Recorded data:
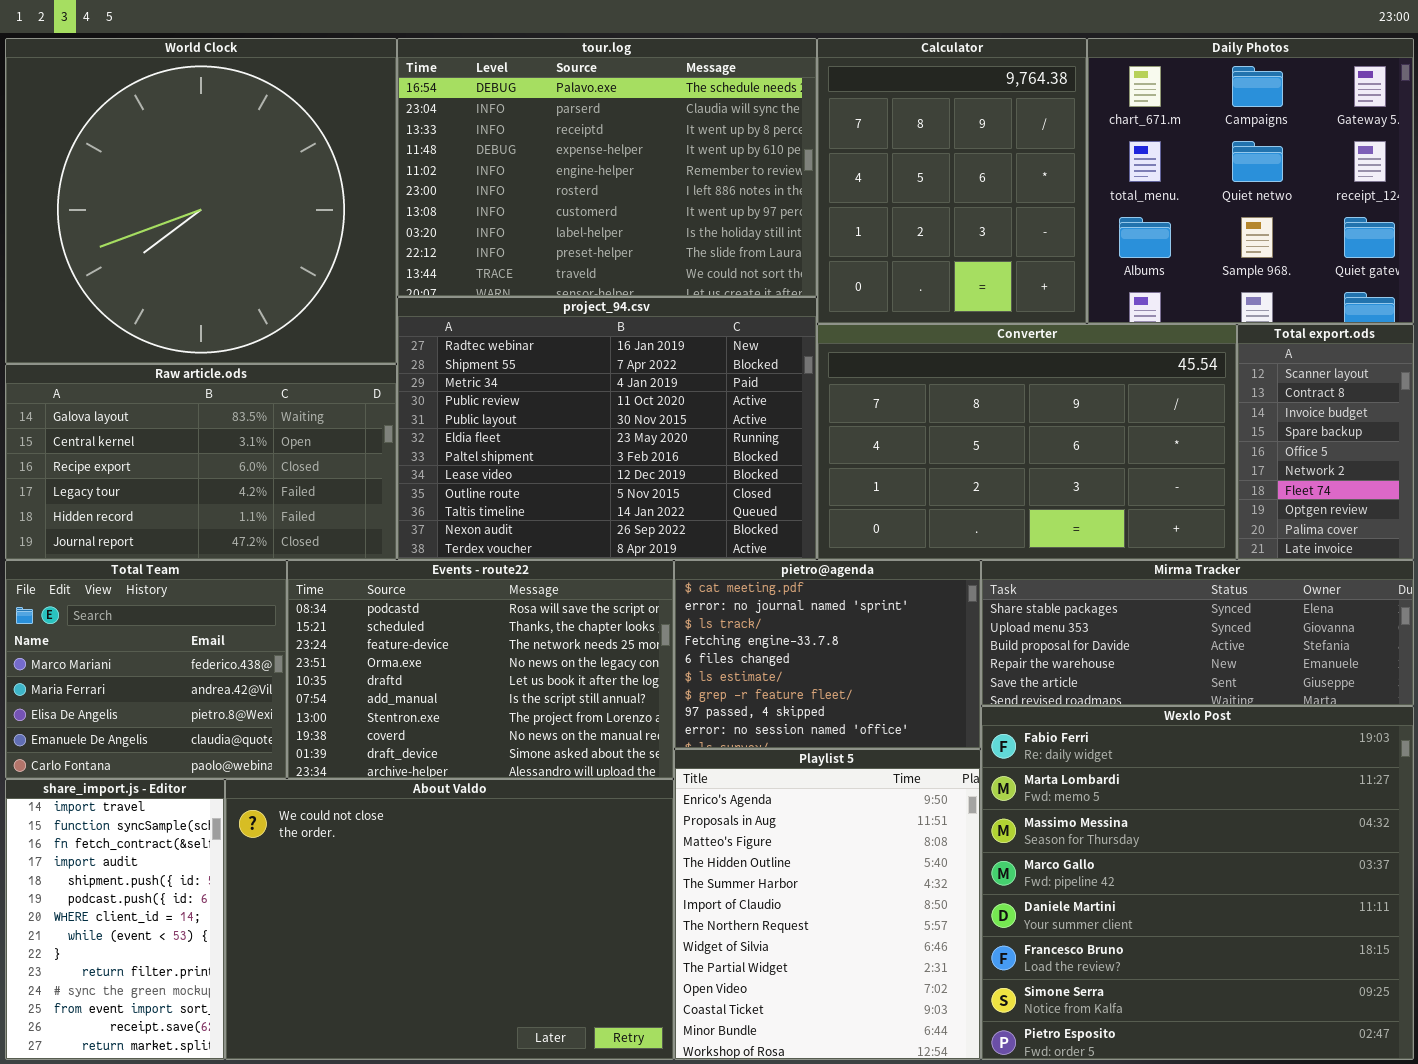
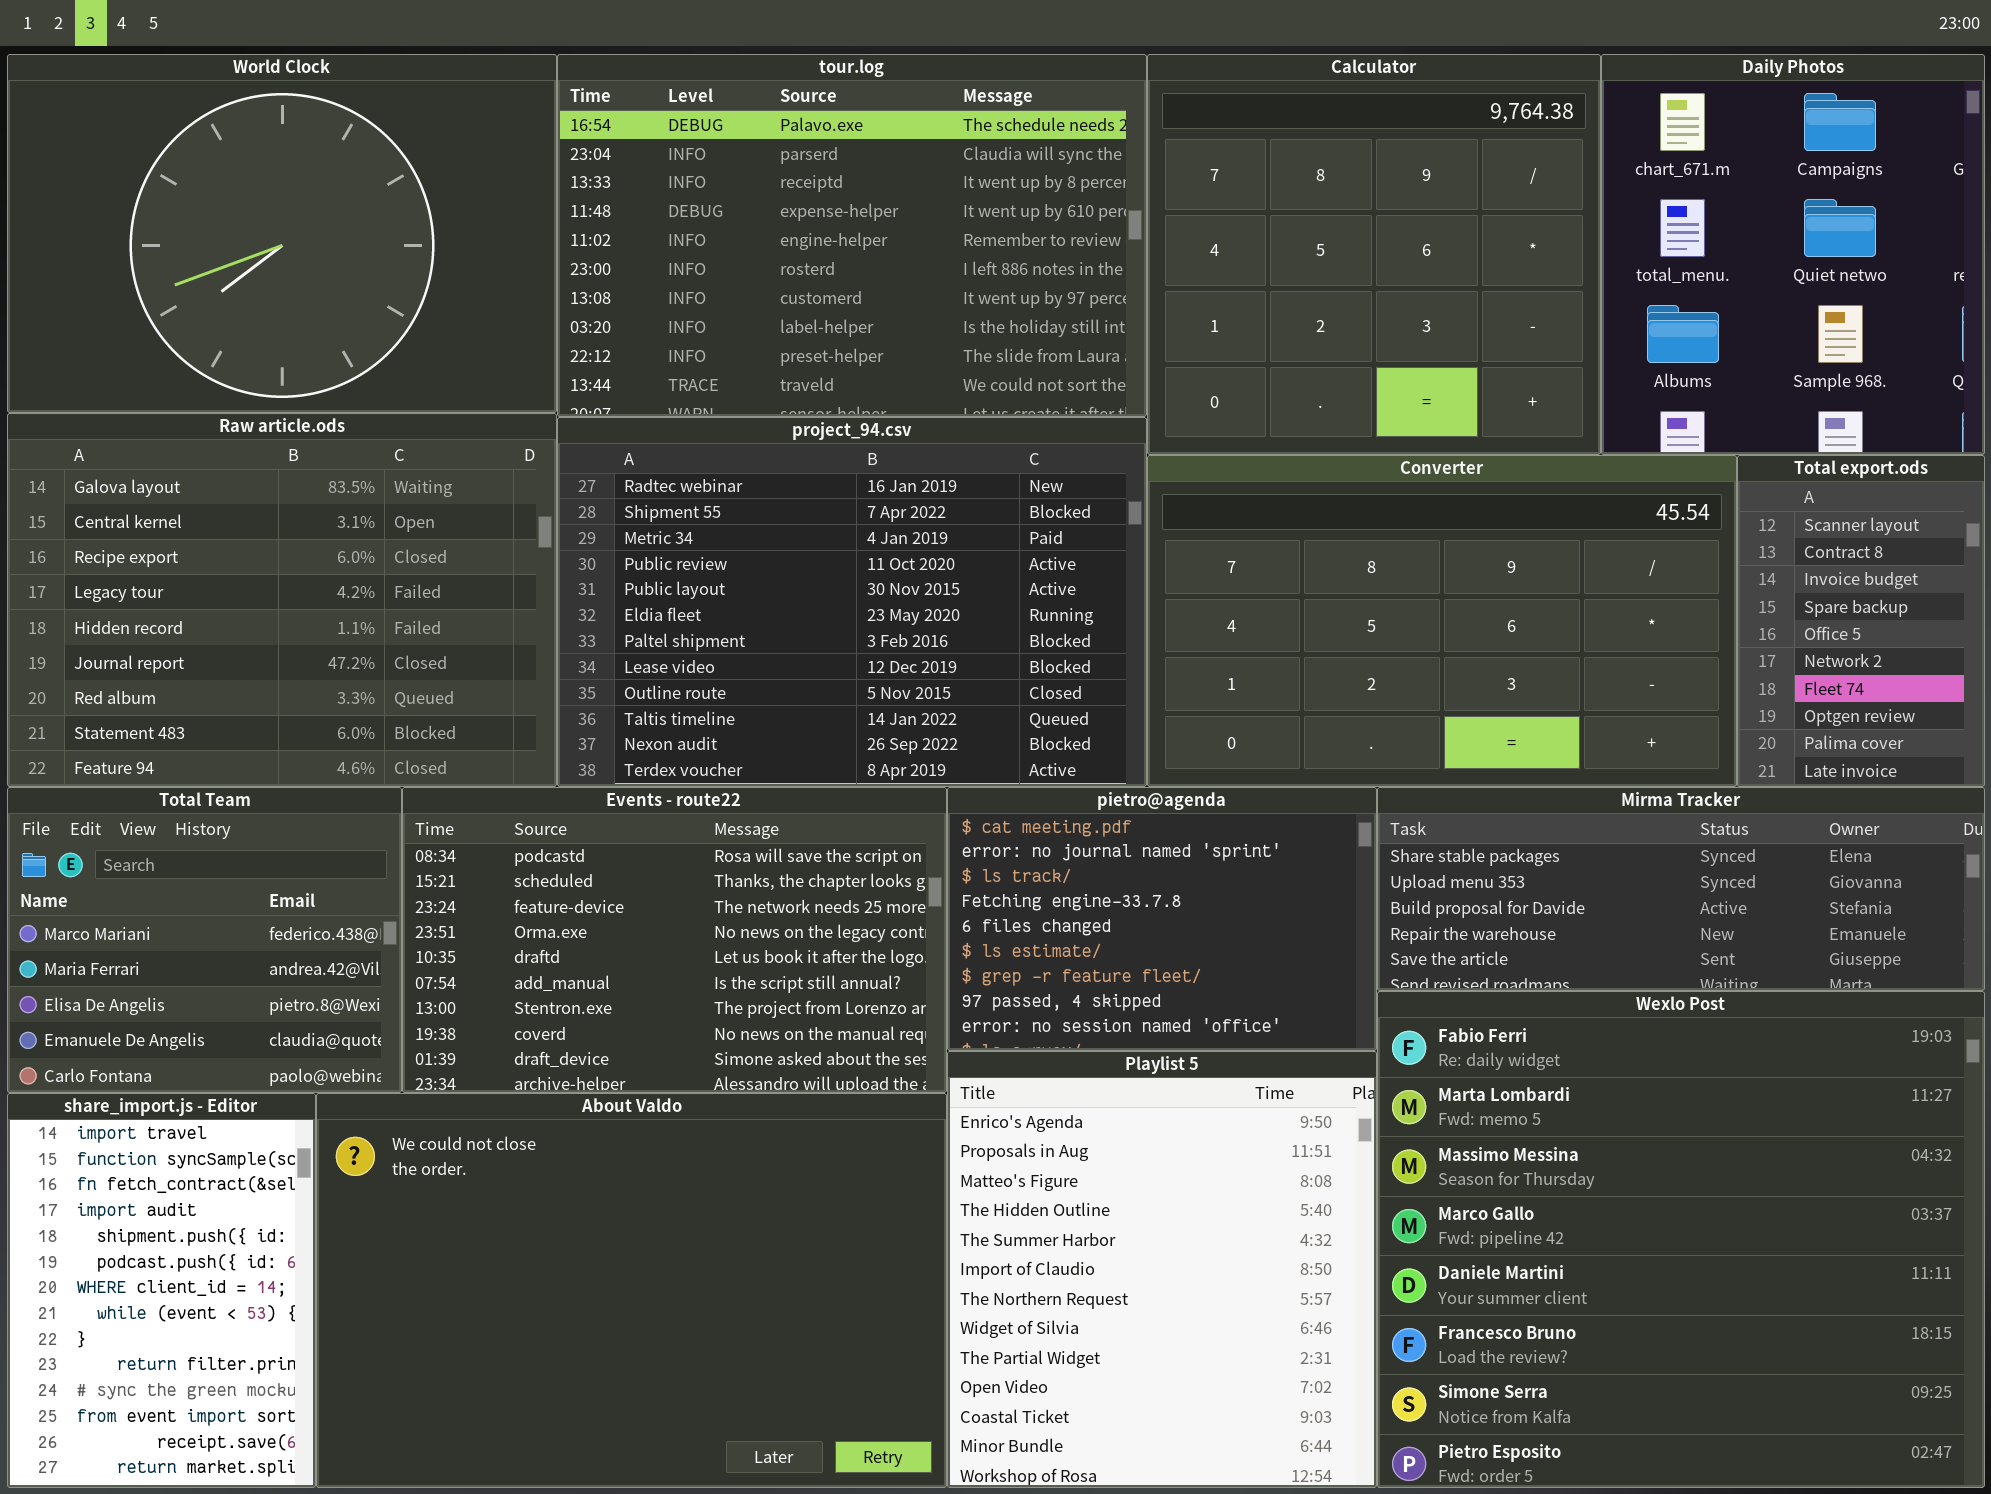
World Clock: [5,38,397,364] -> [7,54,557,413], resized
Calculator: [817,38,1087,324] -> [1147,54,1601,455], resized
Daily Photos: [1087,38,1414,324] -> [1601,54,1985,455], resized
Raw article.ods: [5,364,397,560] -> [7,413,557,787], resized

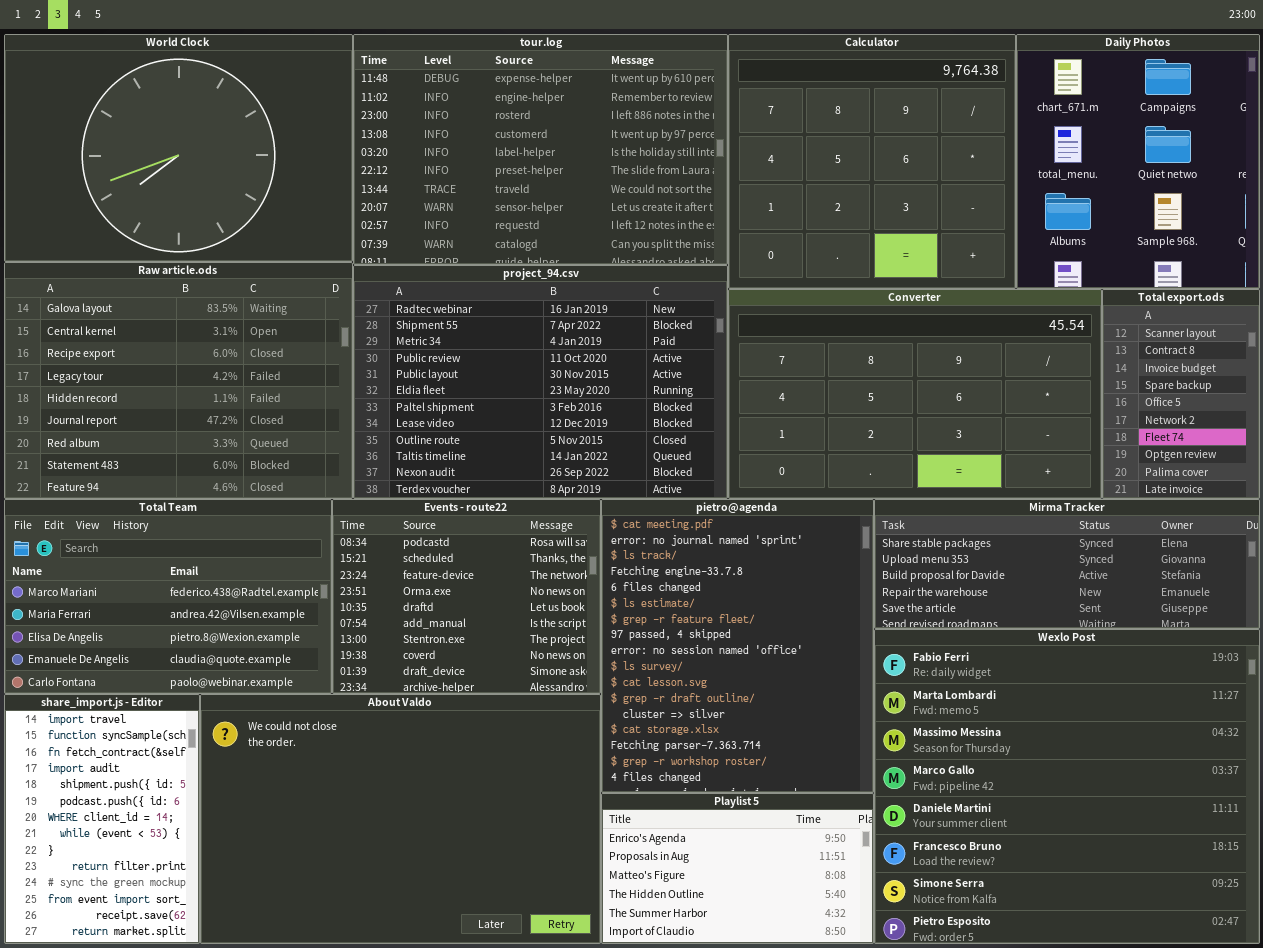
tour.log: [557,54,1147,417] -> [353,34,728,265], scrolled down 3 rows
Total Team: [7,787,402,1093] -> [4,499,332,694], resized
Events - route22: [402,787,947,1093] -> [332,499,601,694], resized
pietro@agenda: [947,787,1377,1051] -> [601,499,874,793], resized
Playlist 5: [947,1051,1377,1488] -> [601,793,874,944], resized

Task prompt: With the line containing "Total Team: [7,787,402,1093]" as the first and the last line of the records as the final one, print exactly the lines in that span.

Answer section:
Total Team: [7,787,402,1093] -> [4,499,332,694], resized
Events - route22: [402,787,947,1093] -> [332,499,601,694], resized
pietro@agenda: [947,787,1377,1051] -> [601,499,874,793], resized
Playlist 5: [947,1051,1377,1488] -> [601,793,874,944], resized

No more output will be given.